Exercise directions
Your answer must hold only the lines below from the line containing "camera: 20 degrees left, 0 degrees up" through the line containing "none -> white stacking toy [216,323,267,387]", each reproduced exactly.

Segment Start: Source information

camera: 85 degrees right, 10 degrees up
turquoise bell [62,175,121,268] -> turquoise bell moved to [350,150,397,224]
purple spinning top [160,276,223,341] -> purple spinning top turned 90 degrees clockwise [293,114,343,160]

Segment End: Source information
Segment Start: Source information

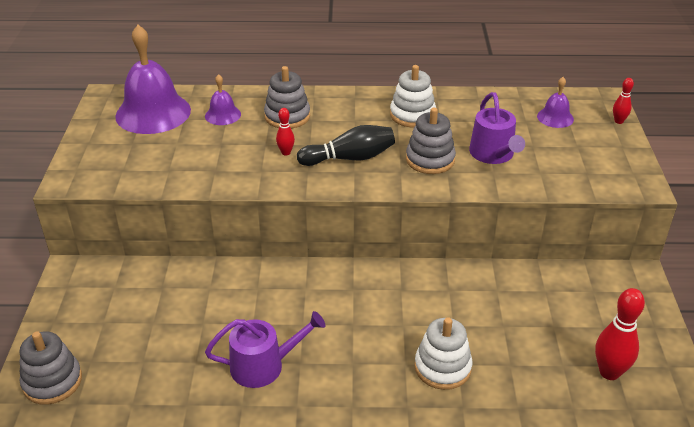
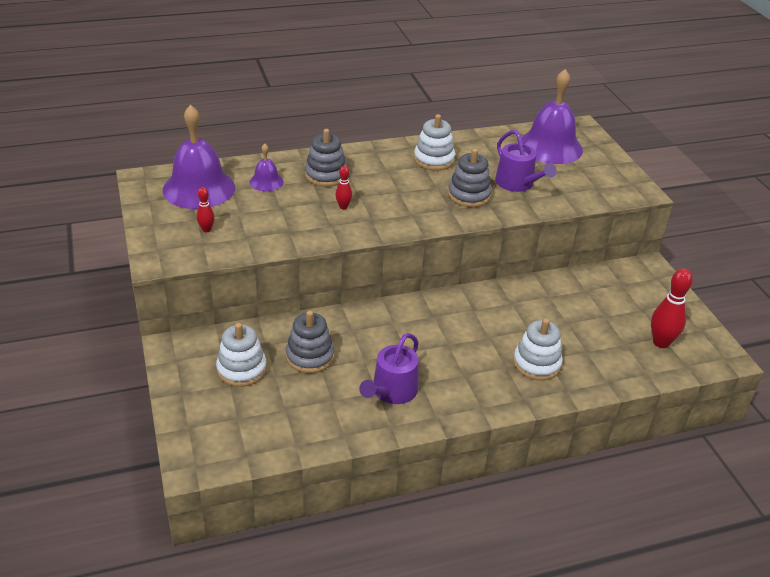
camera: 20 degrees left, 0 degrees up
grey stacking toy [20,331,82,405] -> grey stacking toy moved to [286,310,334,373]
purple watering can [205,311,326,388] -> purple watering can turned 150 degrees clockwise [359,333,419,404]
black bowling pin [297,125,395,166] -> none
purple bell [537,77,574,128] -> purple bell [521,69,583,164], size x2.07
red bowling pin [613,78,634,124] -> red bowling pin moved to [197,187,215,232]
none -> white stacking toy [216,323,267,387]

Segment End: Source information

Task result
camera: 20 degrees left, 0 degrees up
grey stacking toy [20,331,82,405] -> grey stacking toy moved to [286,310,334,373]
purple watering can [205,311,326,388] -> purple watering can turned 150 degrees clockwise [359,333,419,404]
black bowling pin [297,125,395,166] -> none
purple bell [537,77,574,128] -> purple bell [521,69,583,164], size x2.07
red bowling pin [613,78,634,124] -> red bowling pin moved to [197,187,215,232]
none -> white stacking toy [216,323,267,387]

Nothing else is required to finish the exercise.